## DIRECTIONS:
Only one span of the listing below should come back. It runs from the line with "change=repainted; old=cobalt bottle;" through the line with "change=shifted; old=scarlet robot", and each of its lines must be reproduced exactly.

┌──

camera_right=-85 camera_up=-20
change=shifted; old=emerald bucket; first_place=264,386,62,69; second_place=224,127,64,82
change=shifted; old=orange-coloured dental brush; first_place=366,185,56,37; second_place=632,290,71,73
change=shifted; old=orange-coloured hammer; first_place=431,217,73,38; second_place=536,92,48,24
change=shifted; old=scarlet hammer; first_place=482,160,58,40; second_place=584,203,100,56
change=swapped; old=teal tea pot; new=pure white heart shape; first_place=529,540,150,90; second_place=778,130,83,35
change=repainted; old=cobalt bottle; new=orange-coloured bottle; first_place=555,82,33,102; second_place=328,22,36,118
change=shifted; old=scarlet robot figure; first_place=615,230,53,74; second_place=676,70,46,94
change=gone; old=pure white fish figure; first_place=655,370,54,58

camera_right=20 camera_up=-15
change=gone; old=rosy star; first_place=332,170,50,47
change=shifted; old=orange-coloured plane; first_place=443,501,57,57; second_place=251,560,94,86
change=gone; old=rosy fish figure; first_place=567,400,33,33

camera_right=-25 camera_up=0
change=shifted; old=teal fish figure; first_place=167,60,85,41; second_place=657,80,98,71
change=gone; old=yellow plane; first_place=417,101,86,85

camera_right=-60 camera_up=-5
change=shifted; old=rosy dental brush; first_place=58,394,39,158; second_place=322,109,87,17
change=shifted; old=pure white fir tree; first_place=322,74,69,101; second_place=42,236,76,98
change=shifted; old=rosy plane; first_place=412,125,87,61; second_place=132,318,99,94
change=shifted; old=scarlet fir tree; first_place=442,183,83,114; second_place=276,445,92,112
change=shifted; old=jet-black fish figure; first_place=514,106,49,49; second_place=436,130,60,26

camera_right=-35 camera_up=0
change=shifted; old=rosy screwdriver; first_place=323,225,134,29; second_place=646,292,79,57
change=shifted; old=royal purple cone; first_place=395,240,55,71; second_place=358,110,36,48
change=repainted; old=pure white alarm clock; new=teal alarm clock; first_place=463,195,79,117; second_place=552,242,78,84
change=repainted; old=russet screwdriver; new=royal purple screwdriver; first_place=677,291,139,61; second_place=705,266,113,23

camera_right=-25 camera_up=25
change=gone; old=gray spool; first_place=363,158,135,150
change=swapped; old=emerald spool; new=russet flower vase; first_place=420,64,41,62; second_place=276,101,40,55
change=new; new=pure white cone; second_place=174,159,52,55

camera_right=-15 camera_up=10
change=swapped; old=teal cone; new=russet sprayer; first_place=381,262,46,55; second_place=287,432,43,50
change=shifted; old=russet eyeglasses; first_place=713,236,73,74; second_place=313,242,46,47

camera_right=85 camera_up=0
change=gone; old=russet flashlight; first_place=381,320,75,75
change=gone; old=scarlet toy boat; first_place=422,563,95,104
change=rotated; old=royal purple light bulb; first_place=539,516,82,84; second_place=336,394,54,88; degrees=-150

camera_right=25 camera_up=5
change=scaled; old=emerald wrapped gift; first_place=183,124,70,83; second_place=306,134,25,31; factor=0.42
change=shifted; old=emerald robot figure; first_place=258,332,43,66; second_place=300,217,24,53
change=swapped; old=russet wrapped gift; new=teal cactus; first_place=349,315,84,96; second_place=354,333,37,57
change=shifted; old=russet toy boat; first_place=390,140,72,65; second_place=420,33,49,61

└──

## RESPONSE TO THIS EXERCISE:
change=repainted; old=cobalt bottle; new=orange-coloured bottle; first_place=555,82,33,102; second_place=328,22,36,118
change=shifted; old=scarlet robot figure; first_place=615,230,53,74; second_place=676,70,46,94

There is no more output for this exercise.